Scene comparison data:
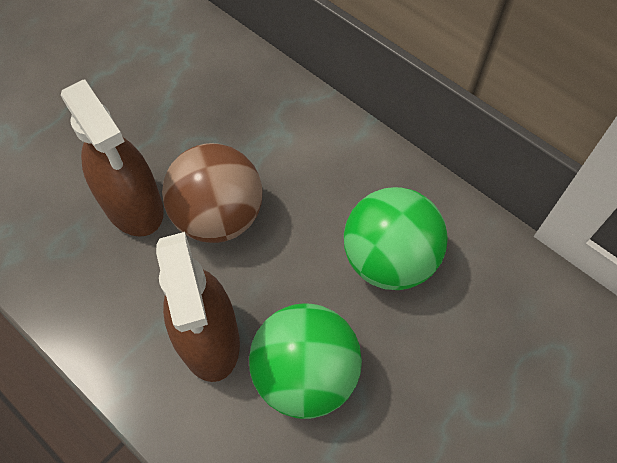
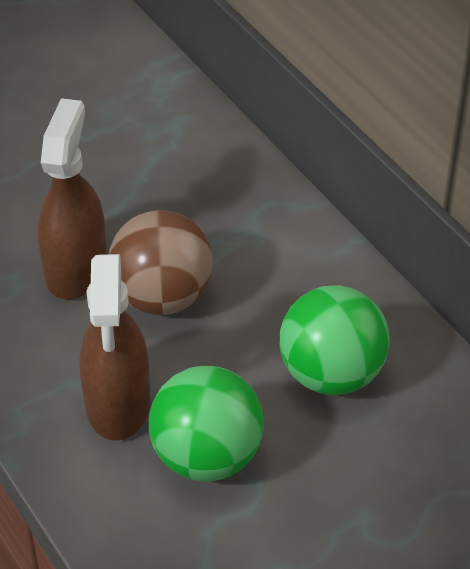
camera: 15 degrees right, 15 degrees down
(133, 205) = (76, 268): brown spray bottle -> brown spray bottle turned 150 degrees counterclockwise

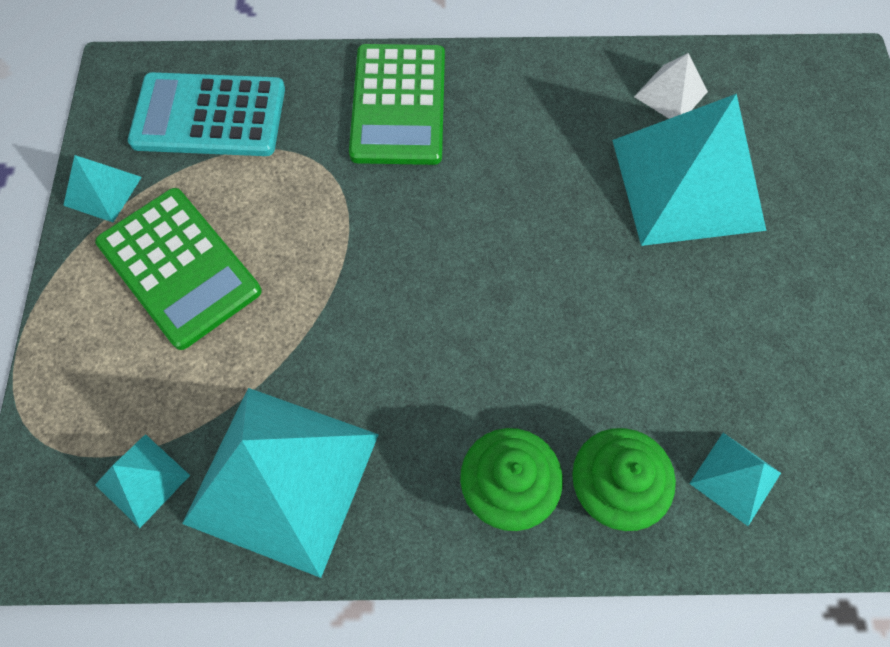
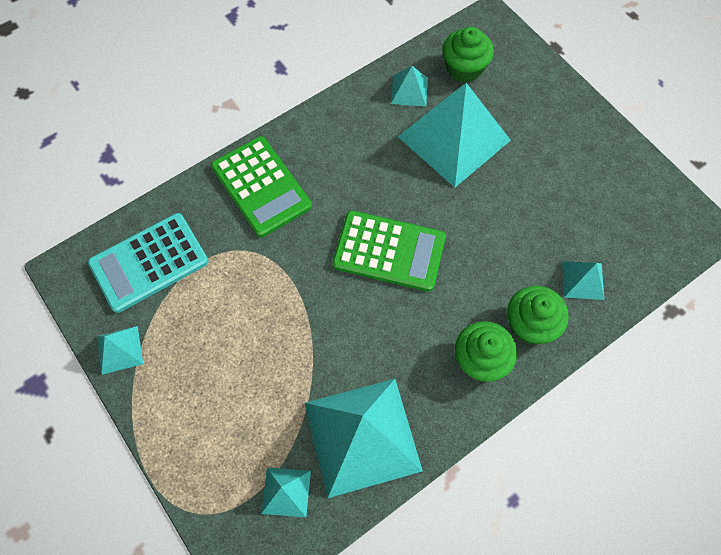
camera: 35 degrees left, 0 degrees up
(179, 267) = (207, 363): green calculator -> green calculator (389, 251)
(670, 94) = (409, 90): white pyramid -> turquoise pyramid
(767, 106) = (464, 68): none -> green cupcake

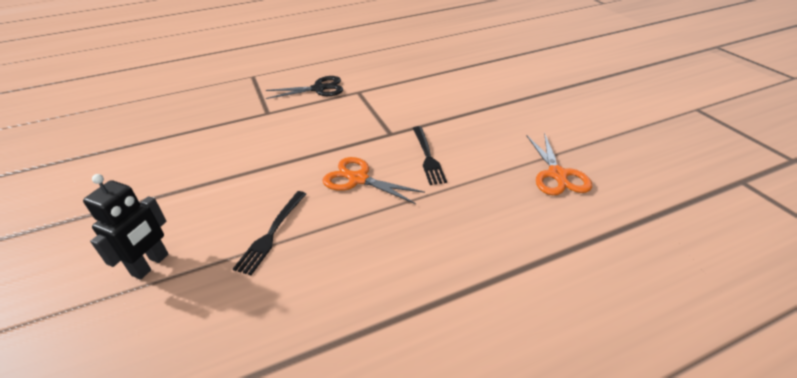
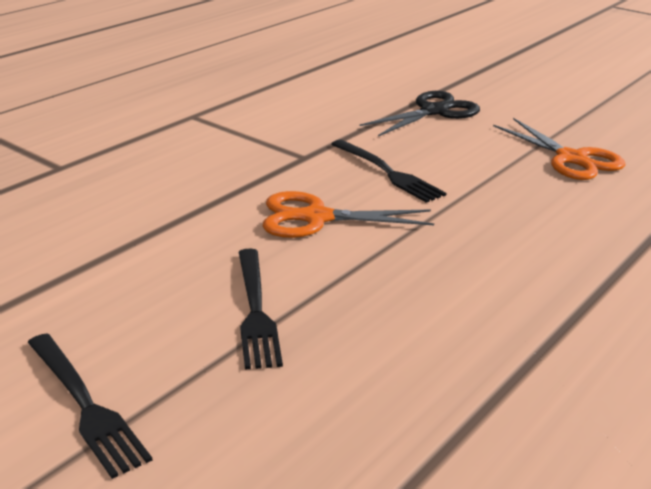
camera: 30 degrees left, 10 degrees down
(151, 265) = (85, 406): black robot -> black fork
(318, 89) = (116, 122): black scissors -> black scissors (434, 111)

■ Description of the task ■
An acceptable answer consists of the lines above from the one holding "(179, 267) = (207, 363): green" to the end of the data, repeated exactly and containing no pictures.

■ The answer ■
(179, 267) = (207, 363): green calculator -> green calculator (389, 251)
(670, 94) = (409, 90): white pyramid -> turquoise pyramid
(767, 106) = (464, 68): none -> green cupcake

camera: 30 degrees left, 10 degrees down
(151, 265) = (85, 406): black robot -> black fork
(318, 89) = (116, 122): black scissors -> black scissors (434, 111)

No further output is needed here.